◆ Task to carry out: Look through the lines below, find those with the word "truck", and copy them.

◆ Available data:
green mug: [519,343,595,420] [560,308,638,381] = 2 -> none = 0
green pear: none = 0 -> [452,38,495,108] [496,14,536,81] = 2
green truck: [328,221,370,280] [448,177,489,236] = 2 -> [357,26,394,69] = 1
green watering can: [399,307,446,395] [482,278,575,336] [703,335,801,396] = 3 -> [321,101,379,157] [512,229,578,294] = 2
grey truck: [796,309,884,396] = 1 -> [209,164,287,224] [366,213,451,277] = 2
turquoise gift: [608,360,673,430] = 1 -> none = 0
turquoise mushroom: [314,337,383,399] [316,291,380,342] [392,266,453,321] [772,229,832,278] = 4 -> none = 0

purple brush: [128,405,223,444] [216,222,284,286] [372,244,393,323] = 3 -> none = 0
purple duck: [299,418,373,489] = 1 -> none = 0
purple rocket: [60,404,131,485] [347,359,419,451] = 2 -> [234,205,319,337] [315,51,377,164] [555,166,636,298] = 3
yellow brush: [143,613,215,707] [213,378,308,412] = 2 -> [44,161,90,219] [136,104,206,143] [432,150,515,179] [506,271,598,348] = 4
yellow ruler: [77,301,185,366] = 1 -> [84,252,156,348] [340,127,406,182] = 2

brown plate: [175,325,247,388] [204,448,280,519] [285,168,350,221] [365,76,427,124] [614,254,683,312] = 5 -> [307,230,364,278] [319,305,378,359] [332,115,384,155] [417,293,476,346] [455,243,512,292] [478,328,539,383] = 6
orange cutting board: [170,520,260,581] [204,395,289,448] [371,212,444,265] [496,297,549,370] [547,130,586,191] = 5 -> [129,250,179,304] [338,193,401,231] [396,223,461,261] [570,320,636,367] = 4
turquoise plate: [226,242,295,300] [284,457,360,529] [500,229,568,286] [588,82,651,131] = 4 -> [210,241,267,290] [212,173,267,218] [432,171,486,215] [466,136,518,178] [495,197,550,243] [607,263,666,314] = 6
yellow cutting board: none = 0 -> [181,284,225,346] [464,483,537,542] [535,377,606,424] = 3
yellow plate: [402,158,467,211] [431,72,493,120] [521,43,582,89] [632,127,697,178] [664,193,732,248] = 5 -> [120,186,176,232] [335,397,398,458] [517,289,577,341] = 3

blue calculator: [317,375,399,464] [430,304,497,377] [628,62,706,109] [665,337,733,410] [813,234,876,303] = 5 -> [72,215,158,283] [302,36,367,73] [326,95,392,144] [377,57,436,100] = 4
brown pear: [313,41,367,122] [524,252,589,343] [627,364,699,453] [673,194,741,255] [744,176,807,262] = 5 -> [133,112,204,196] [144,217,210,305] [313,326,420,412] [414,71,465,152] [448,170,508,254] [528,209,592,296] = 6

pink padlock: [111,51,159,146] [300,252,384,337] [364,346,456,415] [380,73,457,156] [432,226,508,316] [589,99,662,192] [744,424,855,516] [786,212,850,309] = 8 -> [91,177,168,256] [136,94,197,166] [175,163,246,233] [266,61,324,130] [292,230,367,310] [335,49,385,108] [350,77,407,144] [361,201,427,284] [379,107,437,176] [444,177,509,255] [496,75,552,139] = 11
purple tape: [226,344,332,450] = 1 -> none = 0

◆ The answer:
green truck: [328,221,370,280] [448,177,489,236] = 2 -> [357,26,394,69] = 1
grey truck: [796,309,884,396] = 1 -> [209,164,287,224] [366,213,451,277] = 2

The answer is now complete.